# ACTION ITEM
Could you quote, exactly as they stand, the lines running from the one with "(626, 184) = (535, 498): black" to the final line of the material?

# SOURCE INFORMATION
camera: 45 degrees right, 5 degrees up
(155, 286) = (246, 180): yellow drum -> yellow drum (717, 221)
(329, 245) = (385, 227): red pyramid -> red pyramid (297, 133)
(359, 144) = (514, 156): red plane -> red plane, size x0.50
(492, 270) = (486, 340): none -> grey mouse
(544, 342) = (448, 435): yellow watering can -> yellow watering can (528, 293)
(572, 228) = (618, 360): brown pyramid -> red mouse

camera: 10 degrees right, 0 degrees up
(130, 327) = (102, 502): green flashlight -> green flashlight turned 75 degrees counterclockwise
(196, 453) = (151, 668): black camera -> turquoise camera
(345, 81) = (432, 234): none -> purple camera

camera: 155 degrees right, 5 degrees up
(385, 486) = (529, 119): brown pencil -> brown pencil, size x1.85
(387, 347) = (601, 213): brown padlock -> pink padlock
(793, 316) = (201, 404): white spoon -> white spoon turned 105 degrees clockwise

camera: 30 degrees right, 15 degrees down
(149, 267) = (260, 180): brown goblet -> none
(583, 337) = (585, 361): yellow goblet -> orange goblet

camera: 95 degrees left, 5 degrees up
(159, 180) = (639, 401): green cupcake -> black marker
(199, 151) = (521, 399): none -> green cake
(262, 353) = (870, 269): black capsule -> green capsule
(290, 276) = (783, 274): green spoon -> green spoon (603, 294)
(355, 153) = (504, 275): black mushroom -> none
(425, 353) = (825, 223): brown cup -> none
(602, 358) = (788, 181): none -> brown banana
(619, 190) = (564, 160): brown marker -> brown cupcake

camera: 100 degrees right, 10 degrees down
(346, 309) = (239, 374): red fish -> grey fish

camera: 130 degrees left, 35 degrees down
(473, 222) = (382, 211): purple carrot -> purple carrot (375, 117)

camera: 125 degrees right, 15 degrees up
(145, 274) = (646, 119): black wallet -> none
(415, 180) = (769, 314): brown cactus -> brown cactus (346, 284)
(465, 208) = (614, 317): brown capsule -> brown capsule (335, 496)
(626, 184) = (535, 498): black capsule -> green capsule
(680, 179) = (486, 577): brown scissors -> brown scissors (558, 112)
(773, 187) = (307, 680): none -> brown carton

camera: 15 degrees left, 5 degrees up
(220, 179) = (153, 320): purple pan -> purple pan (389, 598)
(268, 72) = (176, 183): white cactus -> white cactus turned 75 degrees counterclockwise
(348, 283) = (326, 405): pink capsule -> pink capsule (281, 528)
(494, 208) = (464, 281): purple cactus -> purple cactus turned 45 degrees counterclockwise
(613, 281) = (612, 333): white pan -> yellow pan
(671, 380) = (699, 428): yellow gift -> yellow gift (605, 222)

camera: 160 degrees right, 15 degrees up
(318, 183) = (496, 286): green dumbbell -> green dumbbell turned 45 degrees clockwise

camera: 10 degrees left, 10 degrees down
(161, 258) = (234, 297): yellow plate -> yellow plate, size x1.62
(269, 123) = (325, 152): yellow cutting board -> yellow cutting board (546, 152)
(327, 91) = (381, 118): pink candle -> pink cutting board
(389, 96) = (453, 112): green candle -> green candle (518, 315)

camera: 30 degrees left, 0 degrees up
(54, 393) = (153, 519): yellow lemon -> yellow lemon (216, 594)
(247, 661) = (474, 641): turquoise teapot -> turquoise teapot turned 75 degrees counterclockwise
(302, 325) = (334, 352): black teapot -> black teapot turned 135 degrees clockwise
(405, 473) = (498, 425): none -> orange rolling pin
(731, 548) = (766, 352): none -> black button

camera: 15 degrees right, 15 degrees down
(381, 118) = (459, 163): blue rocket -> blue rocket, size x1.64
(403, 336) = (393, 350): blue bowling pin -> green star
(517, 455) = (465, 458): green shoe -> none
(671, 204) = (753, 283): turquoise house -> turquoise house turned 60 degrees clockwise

# SOLUTION TO THE PROBLEM
(626, 184) = (535, 498): black capsule -> green capsule
(680, 179) = (486, 577): brown scissors -> brown scissors (558, 112)
(773, 187) = (307, 680): none -> brown carton

camera: 15 degrees left, 5 degrees up
(220, 179) = (153, 320): purple pan -> purple pan (389, 598)
(268, 72) = (176, 183): white cactus -> white cactus turned 75 degrees counterclockwise
(348, 283) = (326, 405): pink capsule -> pink capsule (281, 528)
(494, 208) = (464, 281): purple cactus -> purple cactus turned 45 degrees counterclockwise
(613, 281) = (612, 333): white pan -> yellow pan
(671, 380) = (699, 428): yellow gift -> yellow gift (605, 222)

camera: 160 degrees right, 15 degrees up
(318, 183) = (496, 286): green dumbbell -> green dumbbell turned 45 degrees clockwise

camera: 10 degrees left, 10 degrees down
(161, 258) = (234, 297): yellow plate -> yellow plate, size x1.62
(269, 123) = (325, 152): yellow cutting board -> yellow cutting board (546, 152)
(327, 91) = (381, 118): pink candle -> pink cutting board
(389, 96) = (453, 112): green candle -> green candle (518, 315)

camera: 30 degrees left, 0 degrees up
(54, 393) = (153, 519): yellow lemon -> yellow lemon (216, 594)
(247, 661) = (474, 641): turquoise teapot -> turquoise teapot turned 75 degrees counterclockwise
(302, 325) = (334, 352): black teapot -> black teapot turned 135 degrees clockwise
(405, 473) = (498, 425): none -> orange rolling pin
(731, 548) = (766, 352): none -> black button

camera: 15 degrees right, 15 degrees down
(381, 118) = (459, 163): blue rocket -> blue rocket, size x1.64
(403, 336) = (393, 350): blue bowling pin -> green star
(517, 455) = (465, 458): green shoe -> none
(671, 204) = (753, 283): turquoise house -> turquoise house turned 60 degrees clockwise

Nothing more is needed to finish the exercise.